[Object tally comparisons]
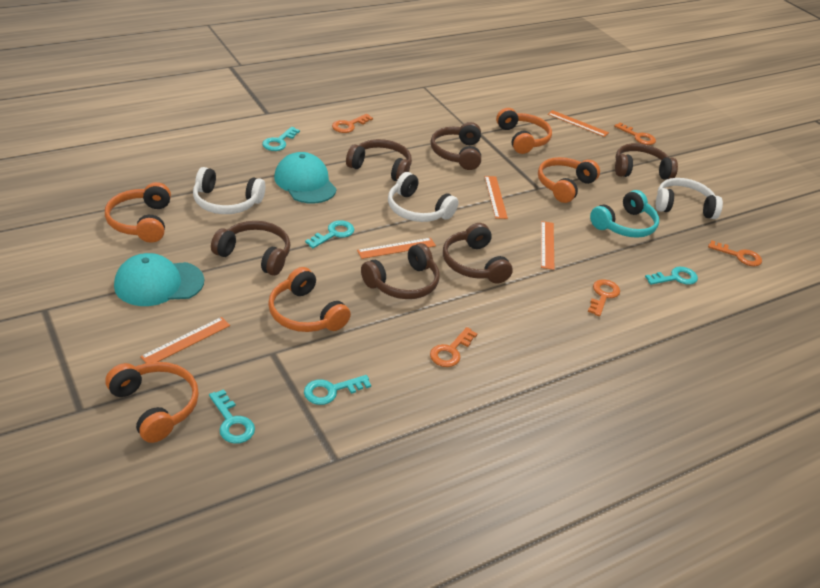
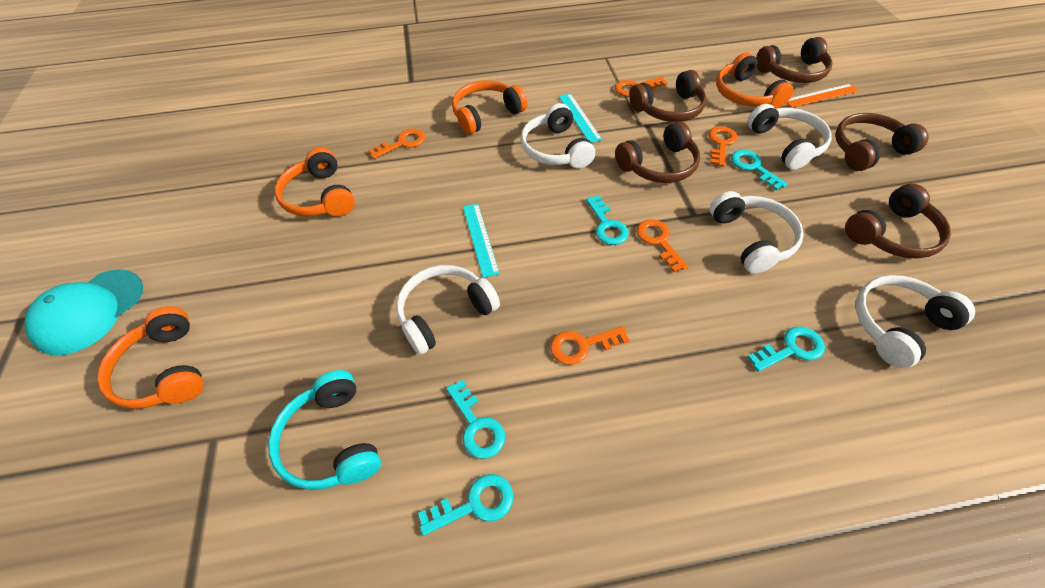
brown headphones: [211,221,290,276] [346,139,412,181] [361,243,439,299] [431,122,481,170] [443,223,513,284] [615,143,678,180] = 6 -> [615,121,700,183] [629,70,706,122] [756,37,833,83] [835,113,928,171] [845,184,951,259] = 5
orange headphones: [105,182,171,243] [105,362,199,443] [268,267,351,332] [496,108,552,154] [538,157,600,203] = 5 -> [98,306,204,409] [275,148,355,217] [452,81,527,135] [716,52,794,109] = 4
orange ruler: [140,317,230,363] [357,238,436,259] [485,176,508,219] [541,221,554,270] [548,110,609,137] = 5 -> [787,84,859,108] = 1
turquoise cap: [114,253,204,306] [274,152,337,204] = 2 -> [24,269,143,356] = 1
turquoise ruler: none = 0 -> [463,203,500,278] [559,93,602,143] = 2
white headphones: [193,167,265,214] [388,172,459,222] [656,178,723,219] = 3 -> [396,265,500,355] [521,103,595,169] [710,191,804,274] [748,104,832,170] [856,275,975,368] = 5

● What to produce
Nothing but a number belongs in the answer: the number of lines above that contain "ruler".

● Reply to the exercise
2